### Input data
------------

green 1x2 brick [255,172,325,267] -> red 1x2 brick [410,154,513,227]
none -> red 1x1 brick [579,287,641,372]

------------

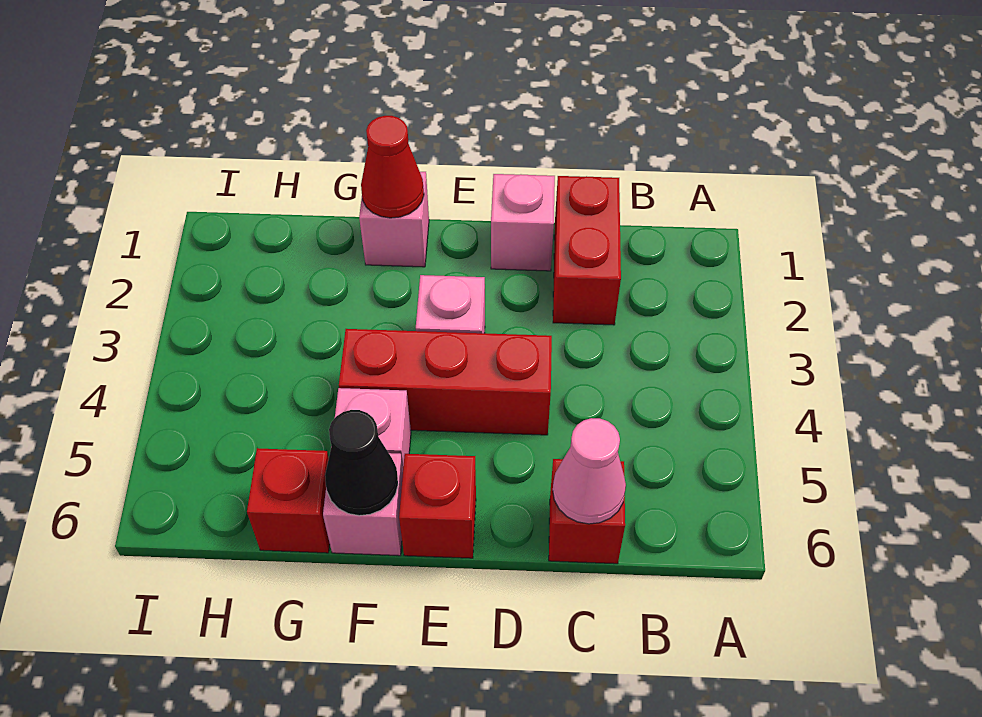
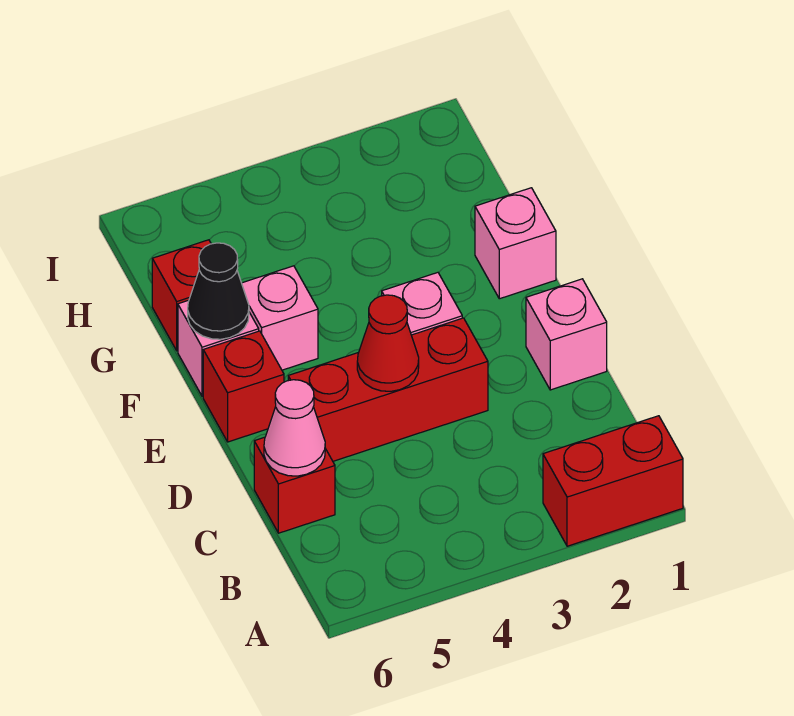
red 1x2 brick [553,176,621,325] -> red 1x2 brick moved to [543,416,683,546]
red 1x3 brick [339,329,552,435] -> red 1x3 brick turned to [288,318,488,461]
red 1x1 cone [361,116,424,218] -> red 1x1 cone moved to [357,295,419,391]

------------

Within the listing above, give again exactly every line from the line with "red 1x3 brick [339,329,552,435]" through the line with "red 1x1 cone [361,116,424,218]", both included, and no other line.

### Result of the exercise
red 1x3 brick [339,329,552,435] -> red 1x3 brick turned to [288,318,488,461]
red 1x1 cone [361,116,424,218] -> red 1x1 cone moved to [357,295,419,391]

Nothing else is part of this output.